What is required
Please reproduce the line containing "green apple: 0 -> 4" and every line after it in the records below, exactly and with nothing else.

(Material for the task Opens)

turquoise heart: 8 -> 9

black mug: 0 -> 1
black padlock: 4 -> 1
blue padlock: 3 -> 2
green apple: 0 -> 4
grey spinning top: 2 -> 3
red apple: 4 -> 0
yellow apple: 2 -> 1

(Material for the task Closes)

Expected output
green apple: 0 -> 4
grey spinning top: 2 -> 3
red apple: 4 -> 0
yellow apple: 2 -> 1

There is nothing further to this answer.